Your goal:
Rewrite every line of the material below as a numbered list, skipping any blank lines. Leave the pictures out of your answer.

A block of data:
------------------------------

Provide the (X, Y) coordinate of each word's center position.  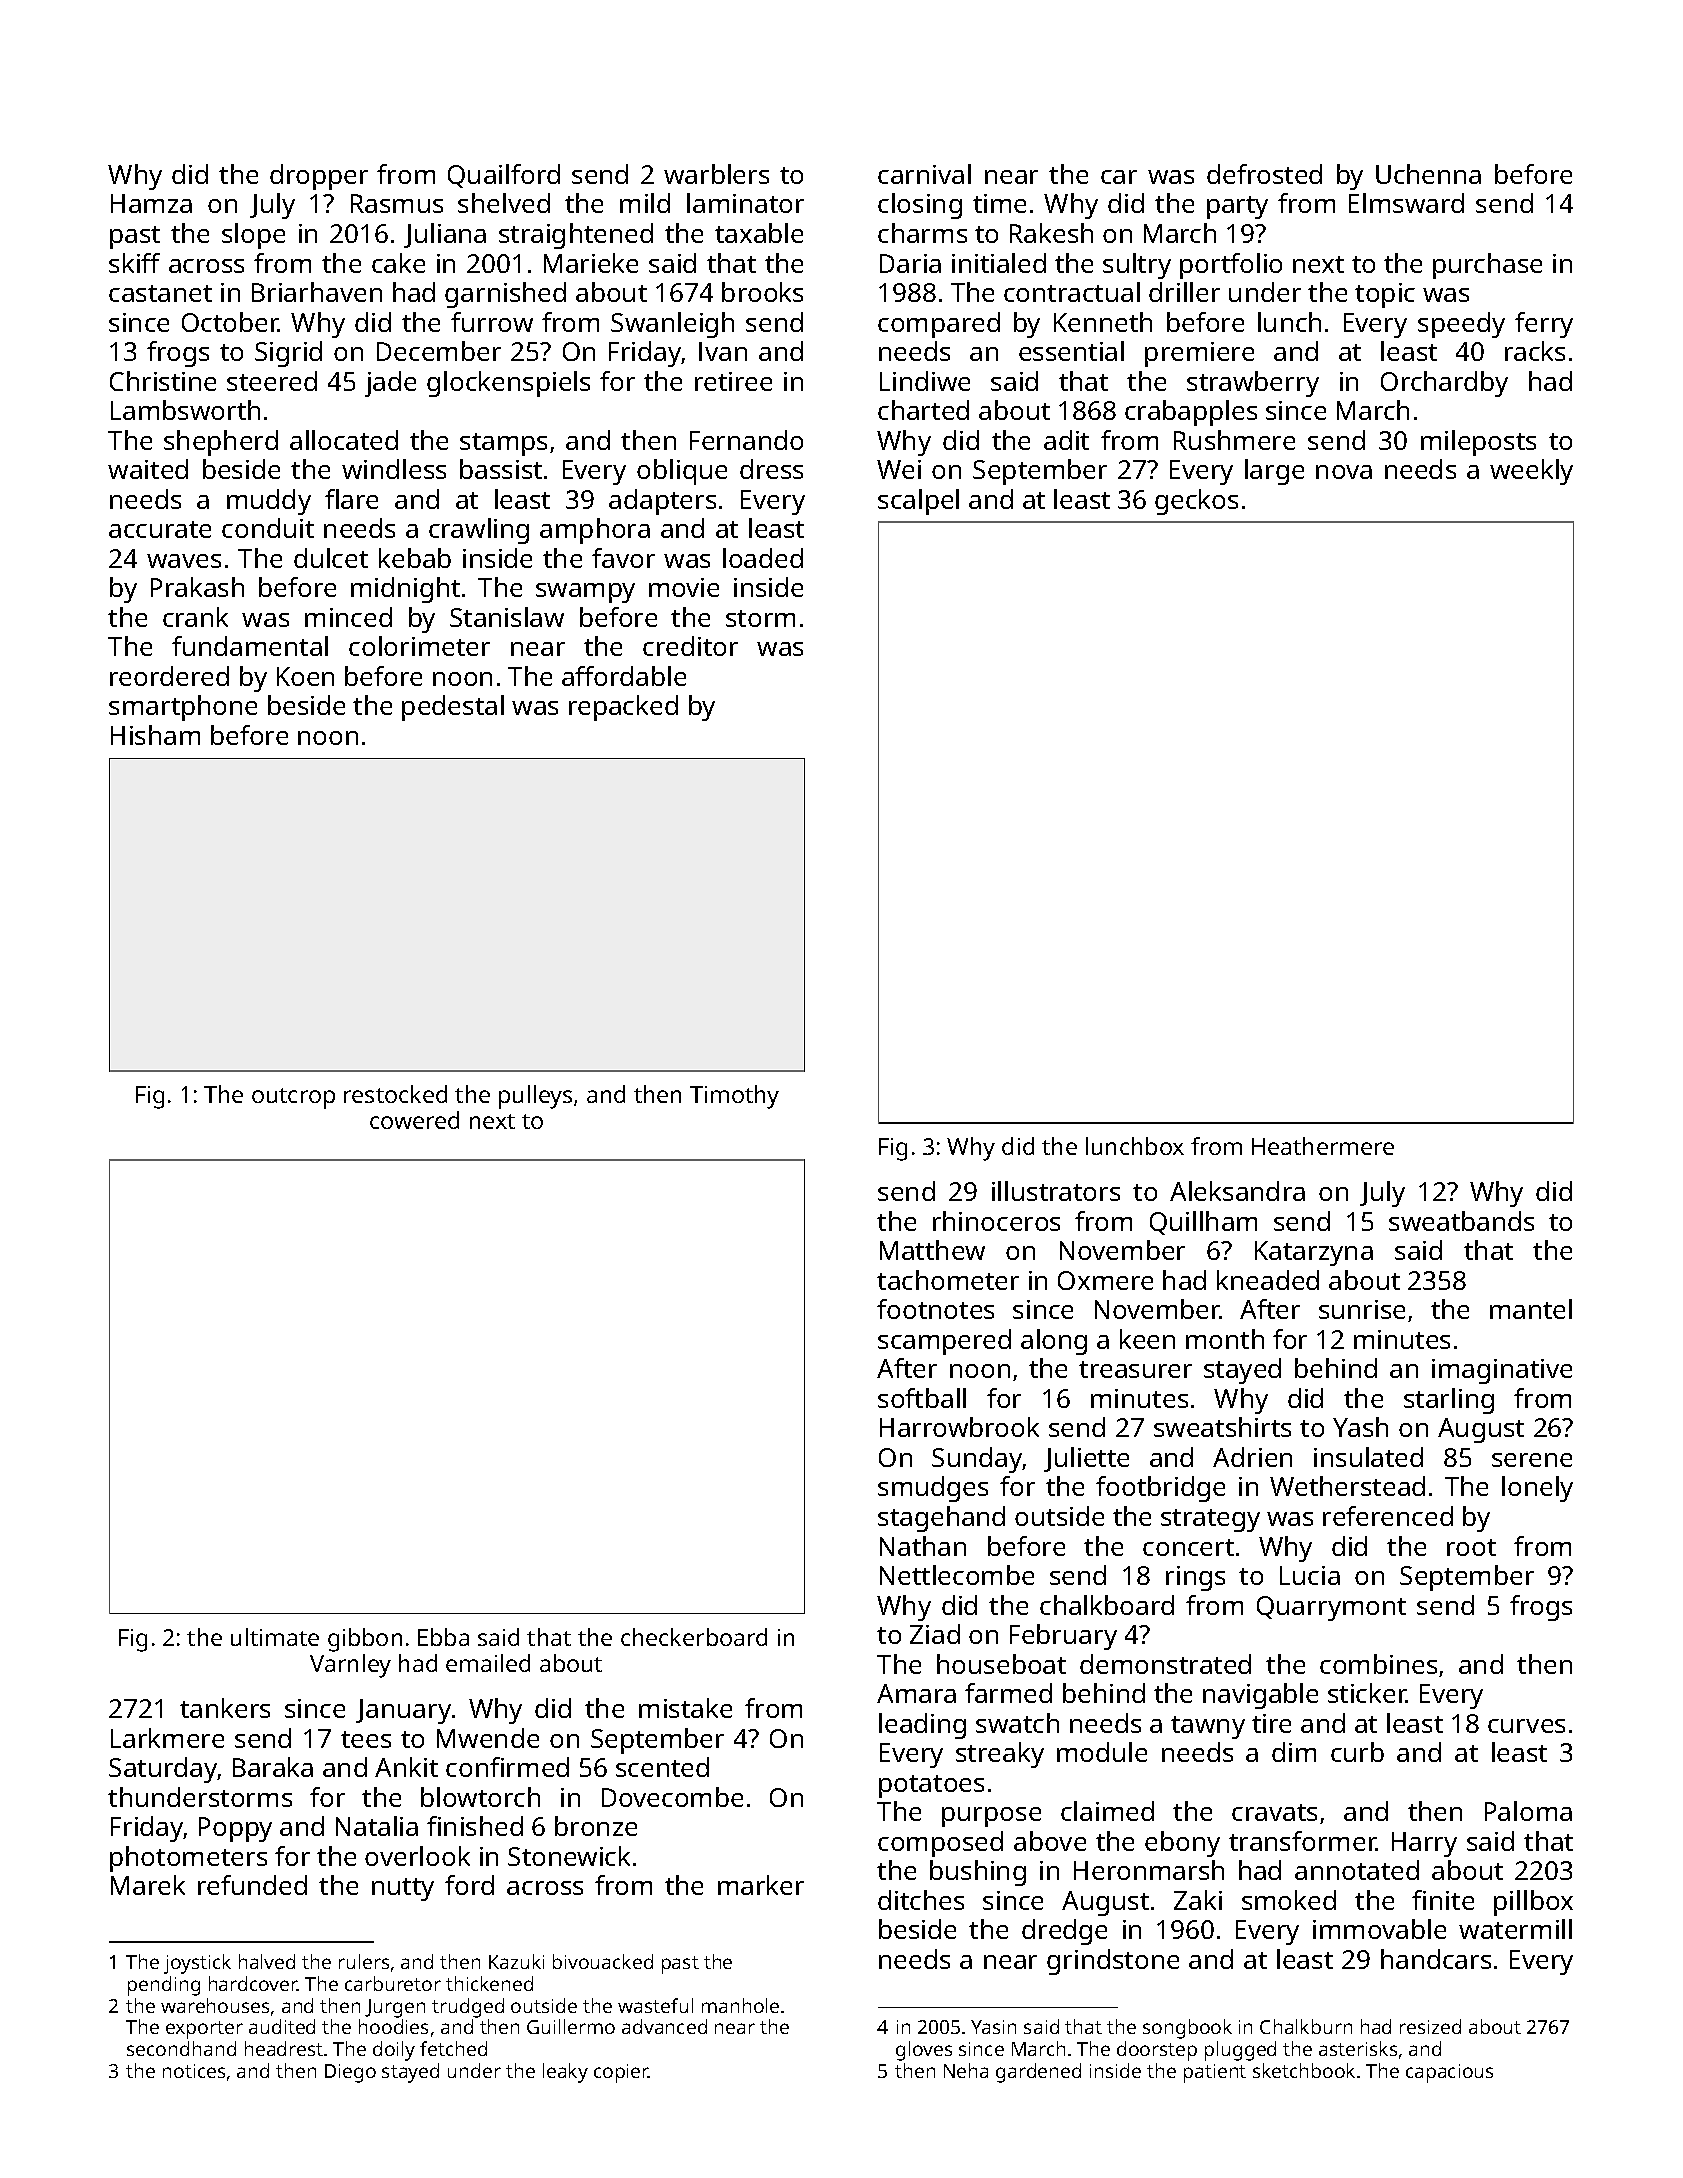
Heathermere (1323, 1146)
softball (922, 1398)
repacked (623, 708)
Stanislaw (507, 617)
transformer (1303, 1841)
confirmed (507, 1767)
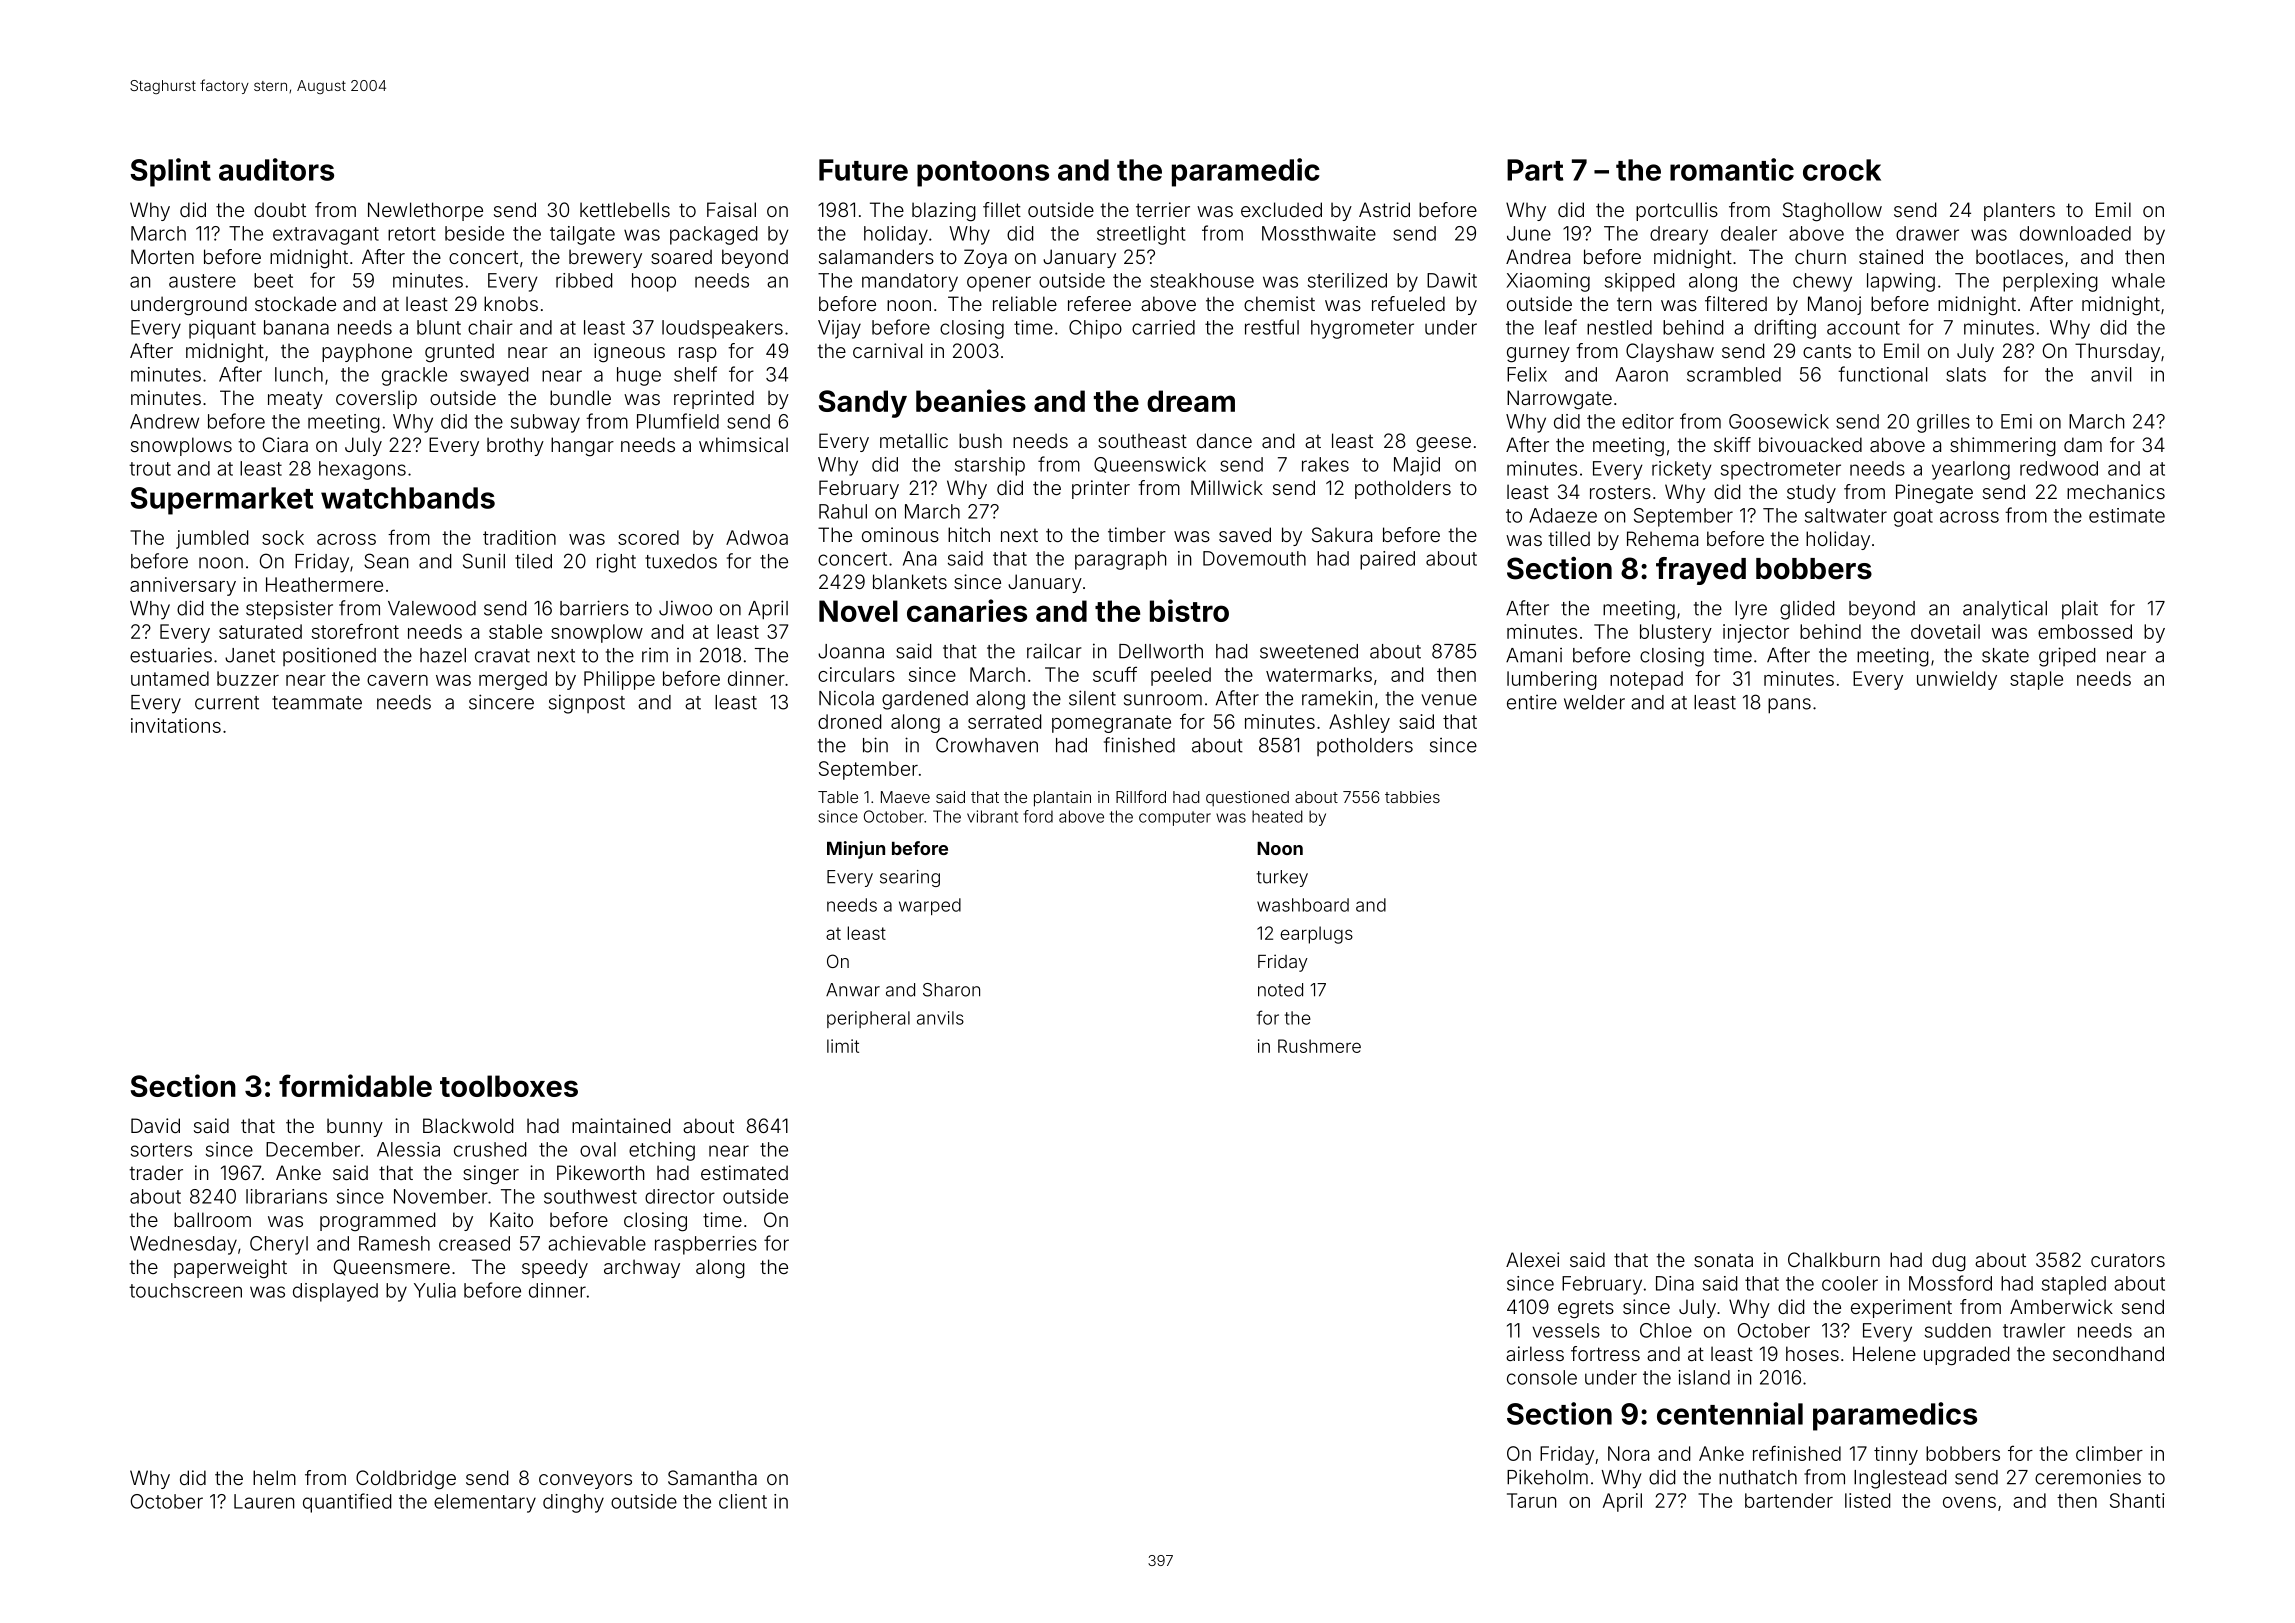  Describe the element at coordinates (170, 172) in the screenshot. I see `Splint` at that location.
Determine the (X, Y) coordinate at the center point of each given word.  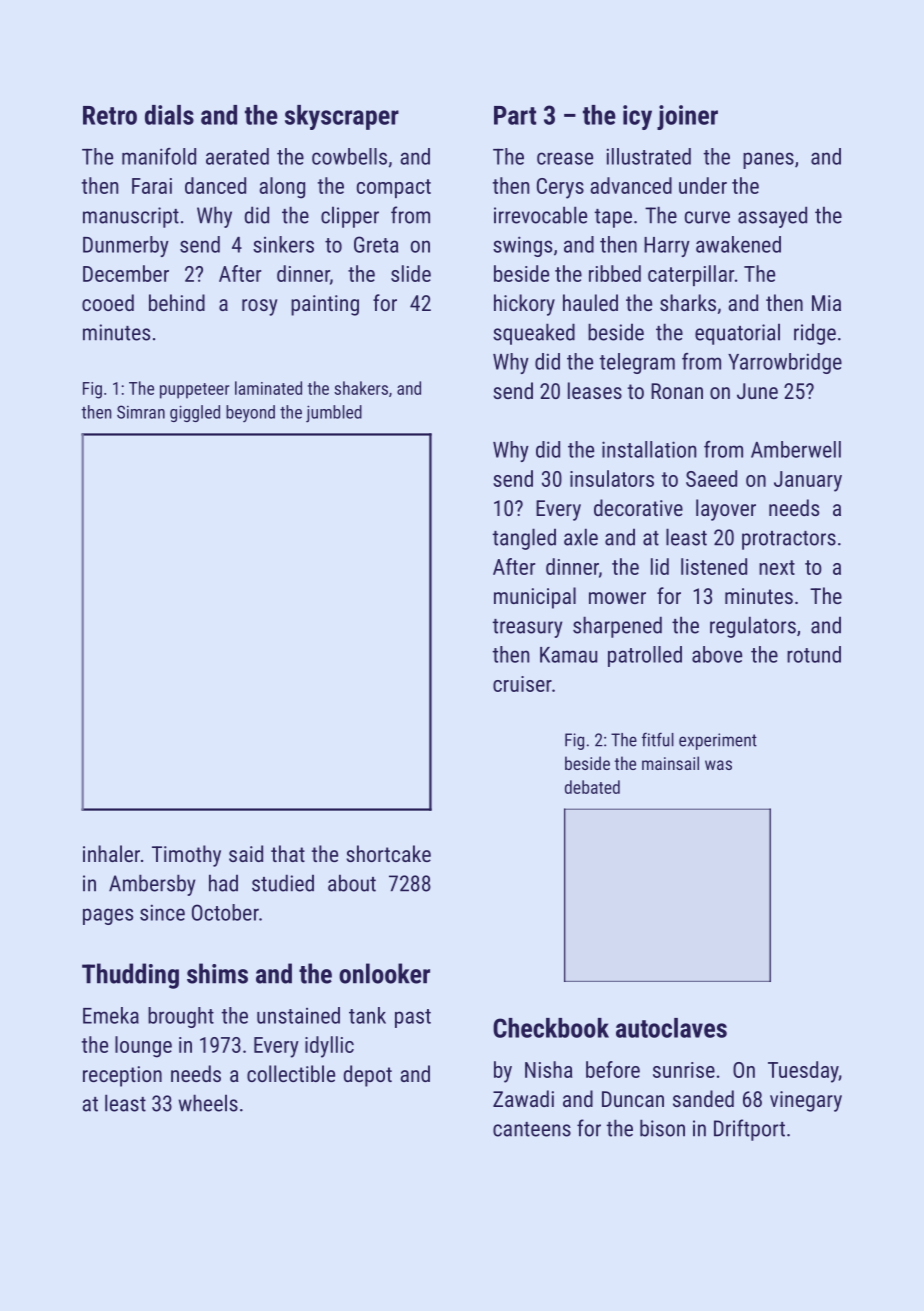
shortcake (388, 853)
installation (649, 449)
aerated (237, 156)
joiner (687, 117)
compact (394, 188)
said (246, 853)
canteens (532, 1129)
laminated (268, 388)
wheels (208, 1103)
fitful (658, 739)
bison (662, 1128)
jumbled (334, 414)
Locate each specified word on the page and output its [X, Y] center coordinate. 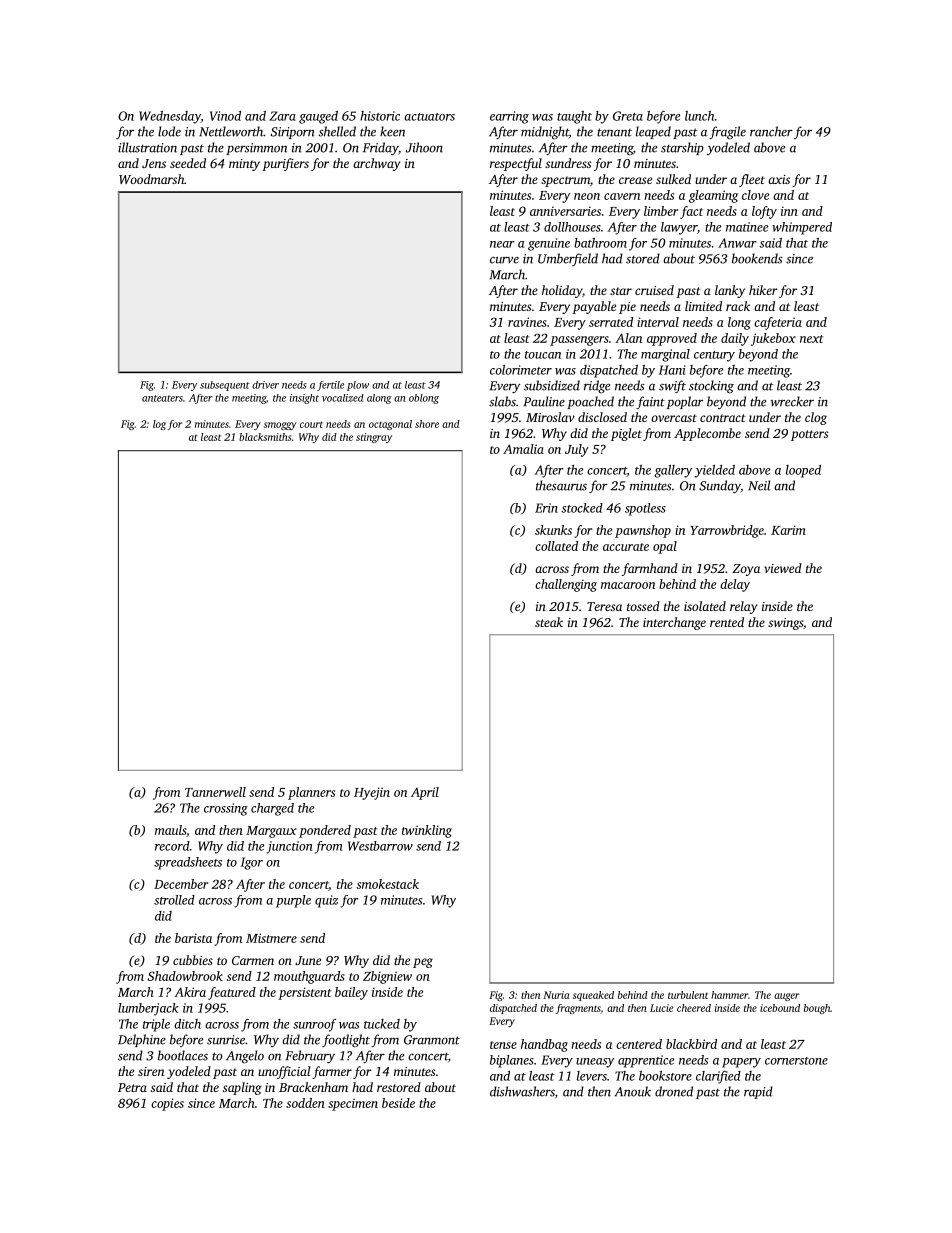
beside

------------------------------

Response below:
1. Provide the (X, Y) coordinate of each word's center position.  
2. Heathermere (1323, 1146)
3. softball (922, 1398)
4. repacked (623, 708)
5. Stanislaw (507, 617)
6. transformer (1303, 1841)
7. confirmed (507, 1767)
8.   Describe the element at coordinates (170, 172) in the screenshot. I see `Splint` at that location.
9. Determine the (X, Y) coordinate at the center point of each given word.  
10. shortcake (388, 853)
11. installation (649, 449)
12. aerated (237, 156)
13. joiner (687, 117)
14. compact (394, 188)
15. said (246, 853)
16. canteens (532, 1129)
17. laminated (268, 388)
18. wheels (208, 1103)
19. fitful (658, 739)
20. bison (662, 1128)
21. jumbled (334, 414)
22. Locate each specified word on the page and output its [X, Y] center coordinate. 
23. beside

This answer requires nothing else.